> _Task details_
Could you set down the lines below, from the one containing "(508, 183) = (623, 530): grey" through the final line, exactly as written?

=== Begin Enclosure ===

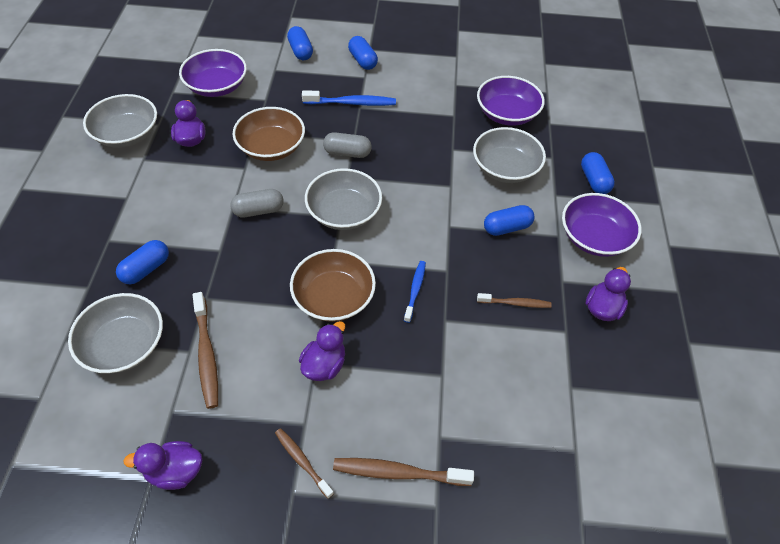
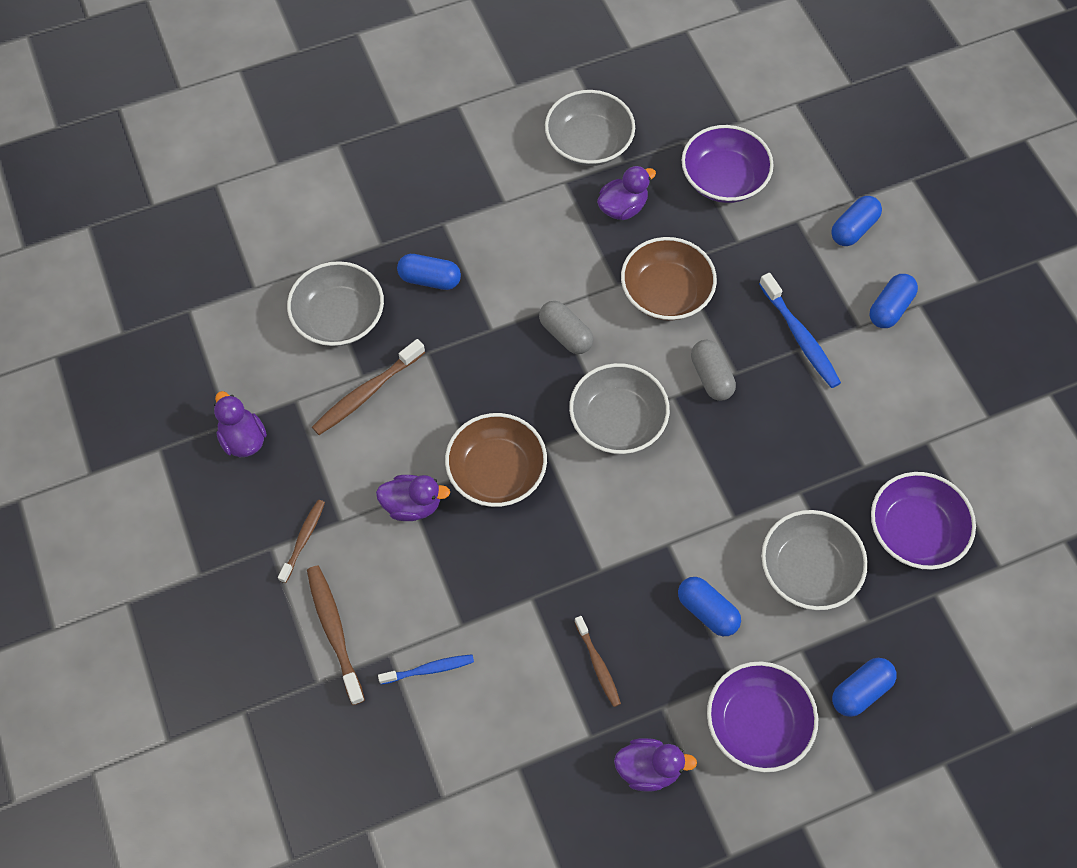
camera: 65 degrees right, 10 degrees up
(415, 290) = (553, 549): blue toothbrush -> blue toothbrush (429, 669)

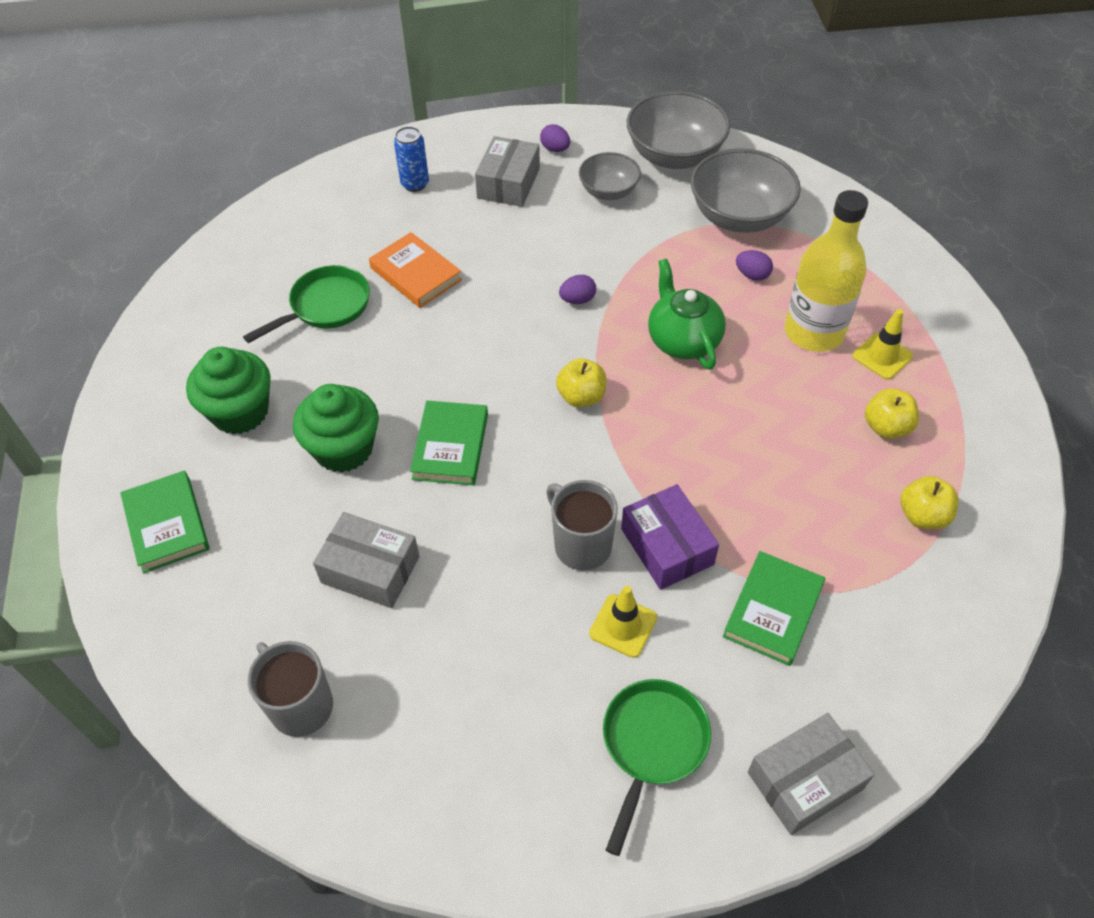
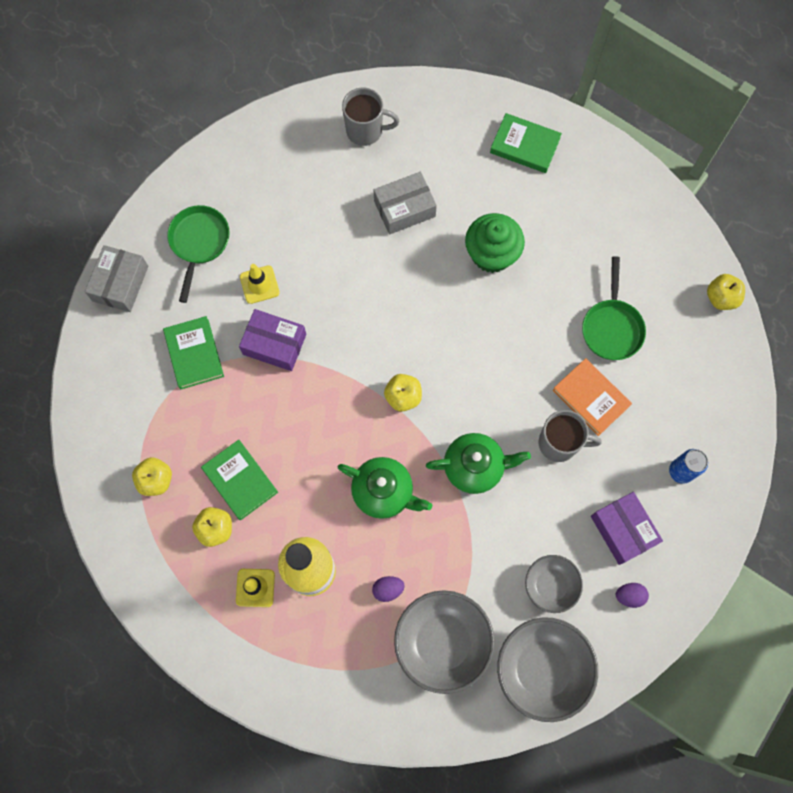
camera: 135 degrees right, 20 degrees up
(209, 259) = (721, 298): none -> yellow apple
(240, 412) = (569, 226): green cupcake -> none
(416, 274) = (590, 398): orange book -> orange book turned 45 degrees clockwise
(450, 446) = (440, 304): green book -> green book (240, 480)
(508, 183) = (623, 530): grey box -> purple box
(577, 300) = (475, 467): purple egg -> green teapot
(581, 545) = (317, 308): grey mug -> grey mug (559, 443)
(652, 745) = (199, 243): green pan -> green pan turned 150 degrees counterclockwise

=== End Enclosure ===

> _Response box_
(508, 183) = (623, 530): grey box -> purple box
(577, 300) = (475, 467): purple egg -> green teapot
(581, 545) = (317, 308): grey mug -> grey mug (559, 443)
(652, 745) = (199, 243): green pan -> green pan turned 150 degrees counterclockwise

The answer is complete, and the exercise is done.